Task brief
Leaving out the images, please reproduce each line below exactly.

Source material
········
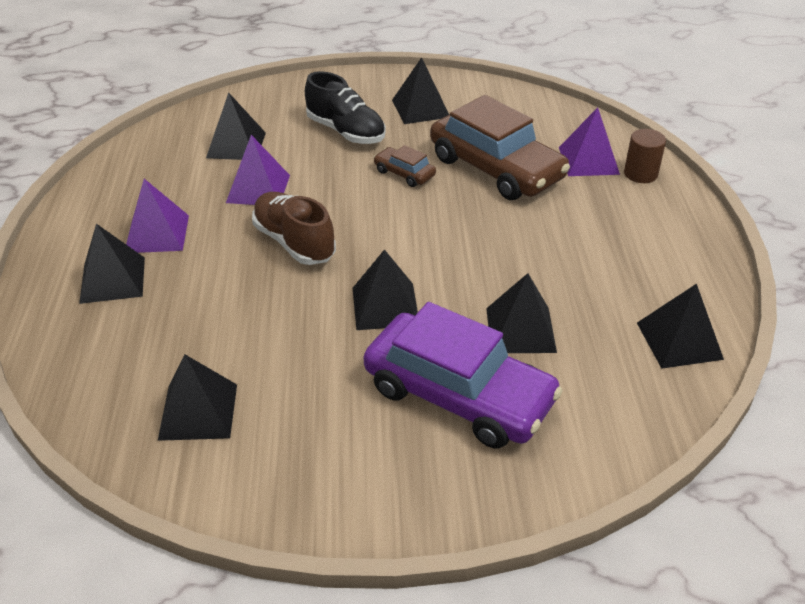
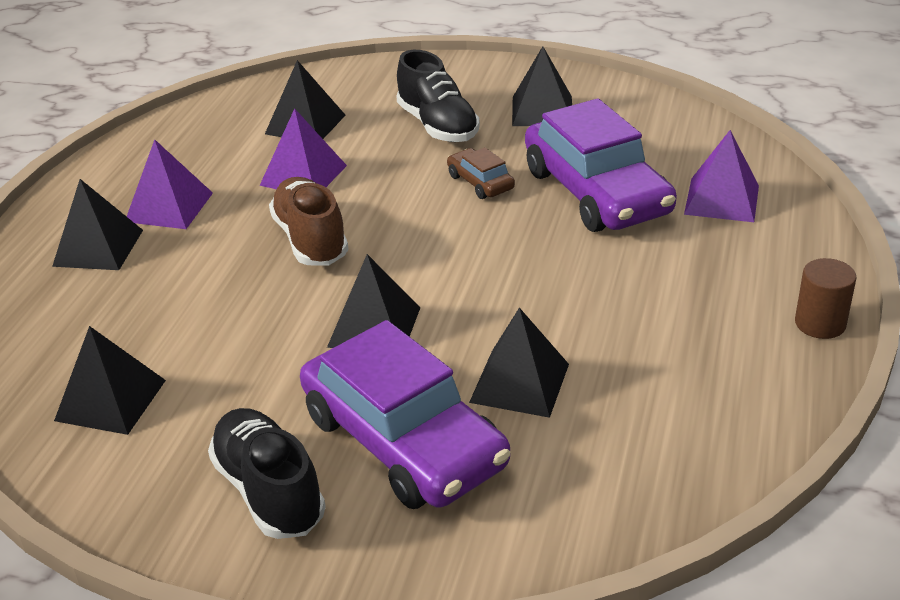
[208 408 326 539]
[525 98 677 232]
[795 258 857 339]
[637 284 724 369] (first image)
········
Answer to this problem
[208 408 326 539]
[525 98 677 232]
[795 258 857 339]
[637 284 724 369] (first image)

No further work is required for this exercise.